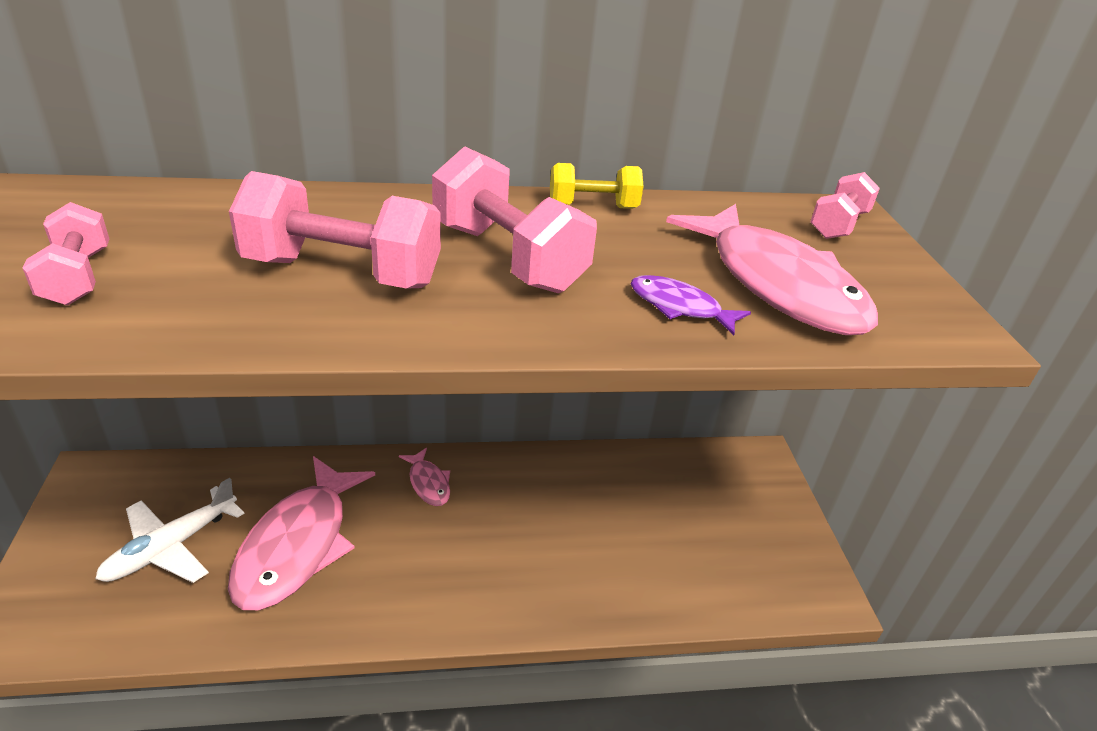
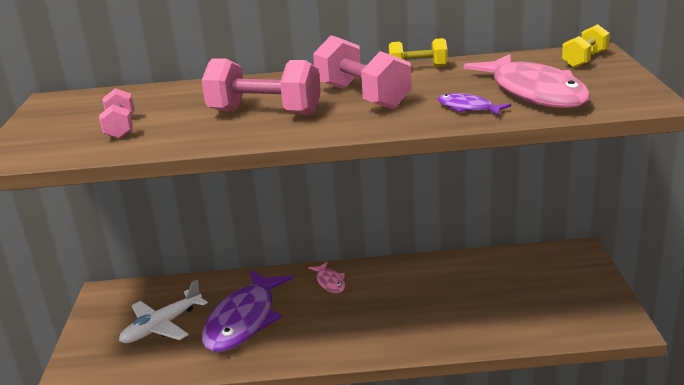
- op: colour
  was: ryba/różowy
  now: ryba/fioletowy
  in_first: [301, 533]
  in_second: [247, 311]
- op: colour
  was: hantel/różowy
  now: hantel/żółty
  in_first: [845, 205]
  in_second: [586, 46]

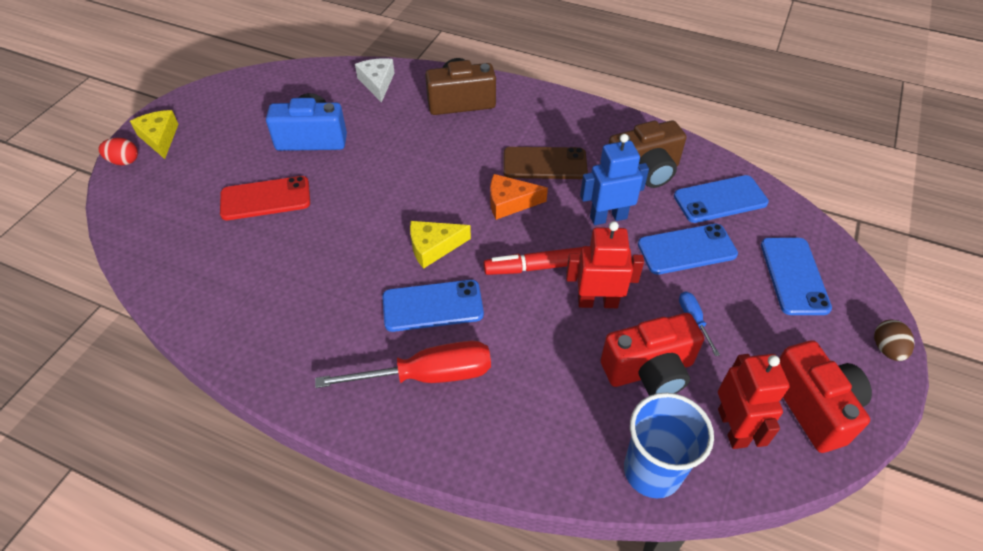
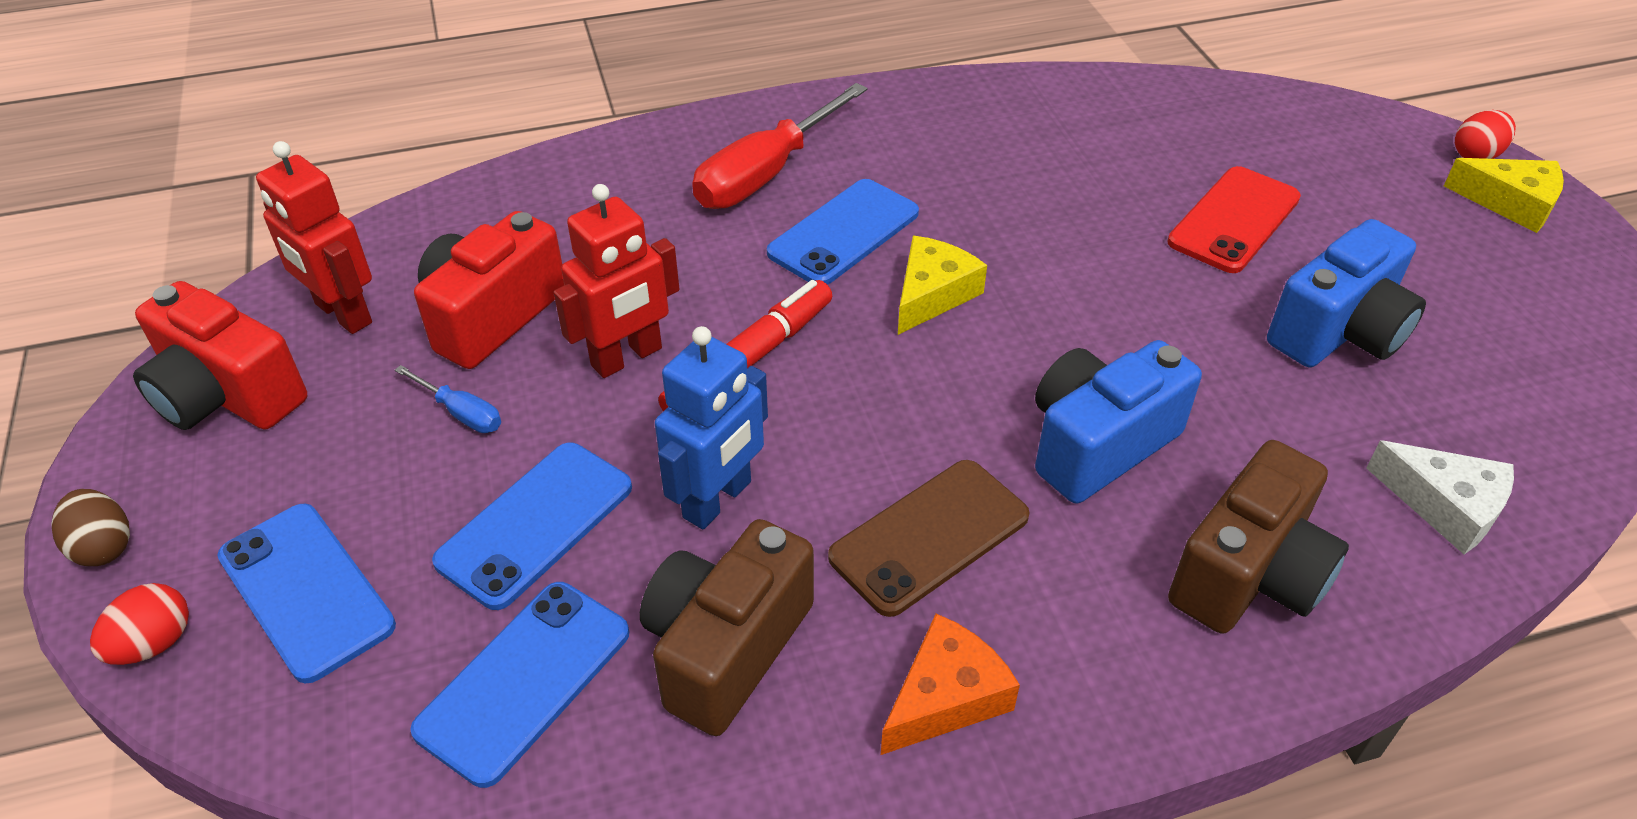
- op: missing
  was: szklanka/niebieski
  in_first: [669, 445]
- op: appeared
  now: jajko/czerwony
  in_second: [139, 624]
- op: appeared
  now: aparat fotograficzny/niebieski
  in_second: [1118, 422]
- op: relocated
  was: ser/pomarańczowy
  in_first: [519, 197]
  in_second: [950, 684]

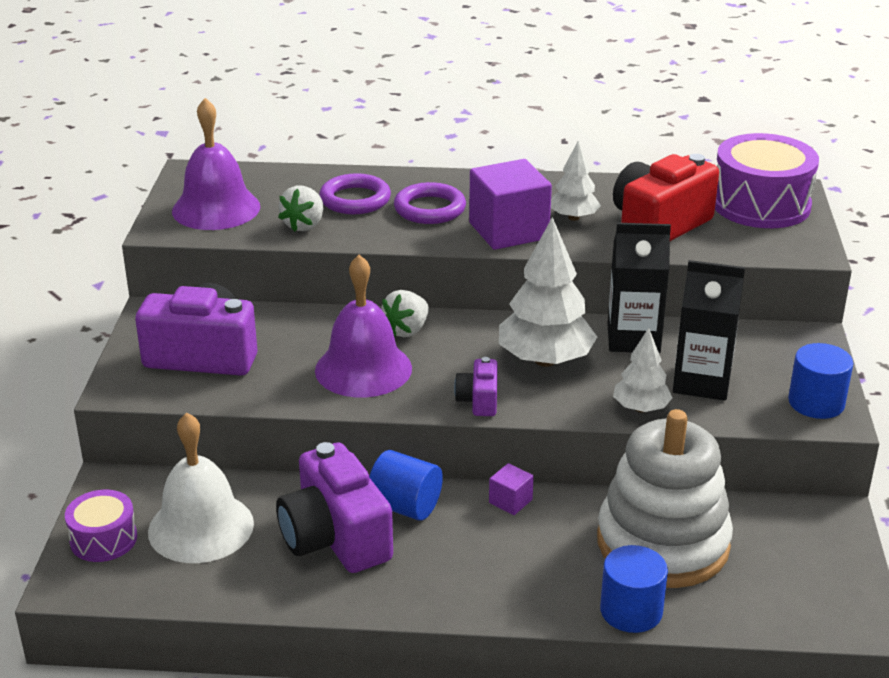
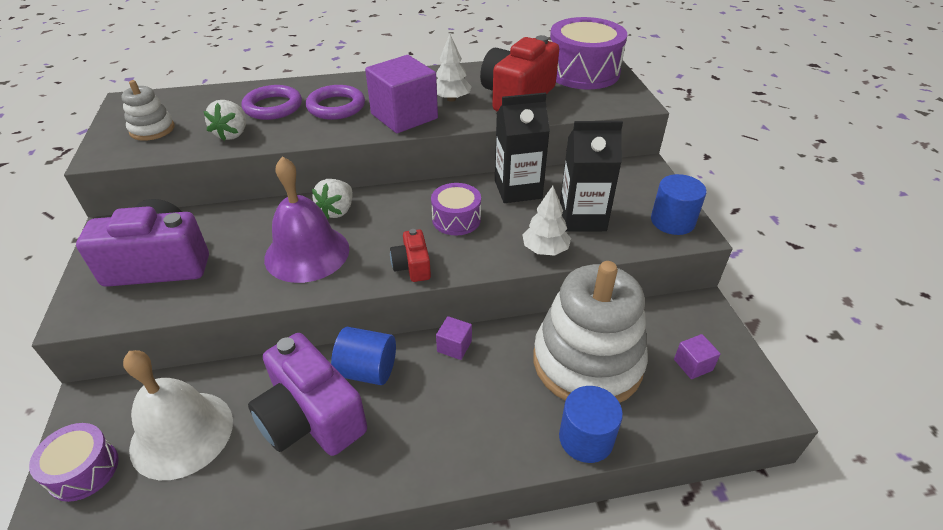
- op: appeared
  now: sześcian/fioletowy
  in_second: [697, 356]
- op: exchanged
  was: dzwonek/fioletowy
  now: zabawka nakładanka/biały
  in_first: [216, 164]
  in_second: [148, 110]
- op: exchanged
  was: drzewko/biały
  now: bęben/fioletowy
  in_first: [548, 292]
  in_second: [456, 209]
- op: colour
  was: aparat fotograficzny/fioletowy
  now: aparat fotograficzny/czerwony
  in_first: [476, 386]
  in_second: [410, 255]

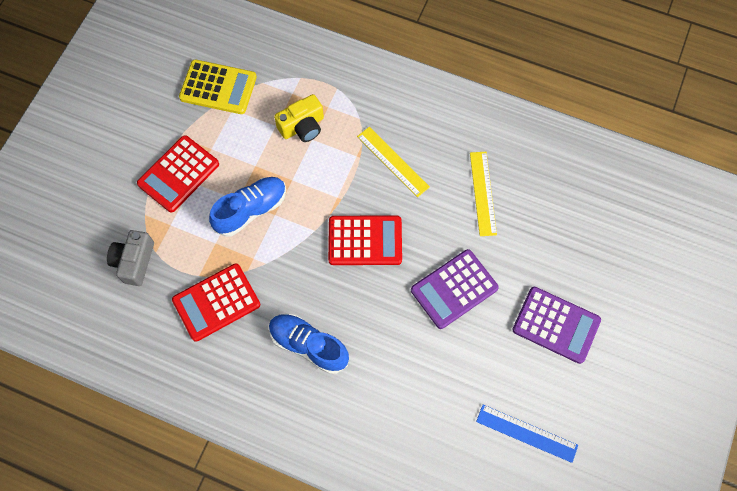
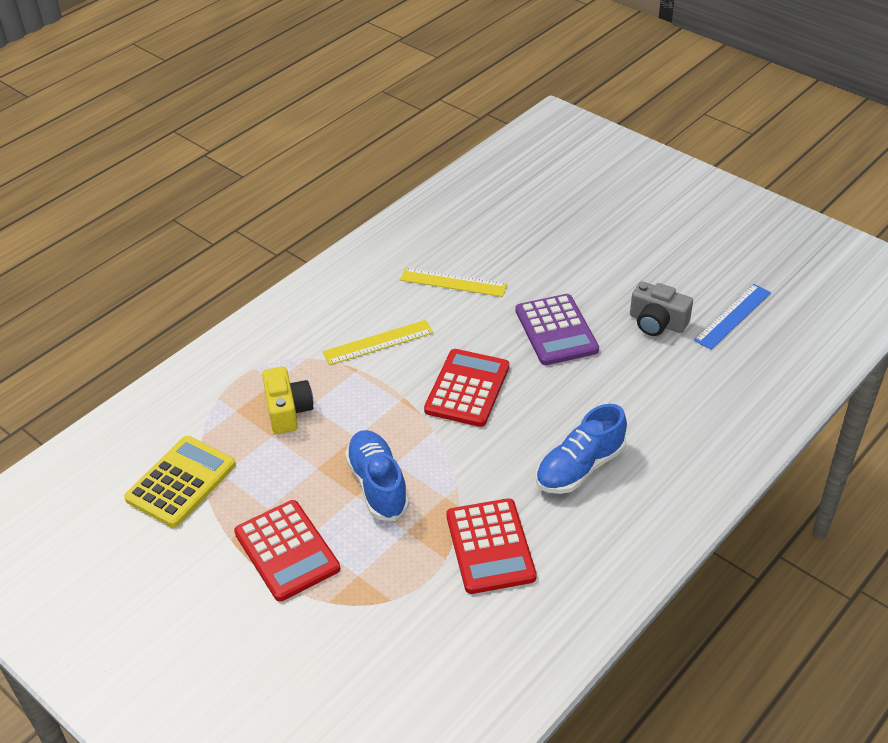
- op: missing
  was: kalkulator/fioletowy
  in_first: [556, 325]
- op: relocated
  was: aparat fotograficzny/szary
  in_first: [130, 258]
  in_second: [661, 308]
+---+
| What is required |
All lines from the start of the entries above through the line containing "in_first: [845, 205]" are to be given again exactly; the pictures are not.

| Result for this task |
- op: colour
  was: ryba/różowy
  now: ryba/fioletowy
  in_first: [301, 533]
  in_second: [247, 311]
- op: colour
  was: hantel/różowy
  now: hantel/żółty
  in_first: [845, 205]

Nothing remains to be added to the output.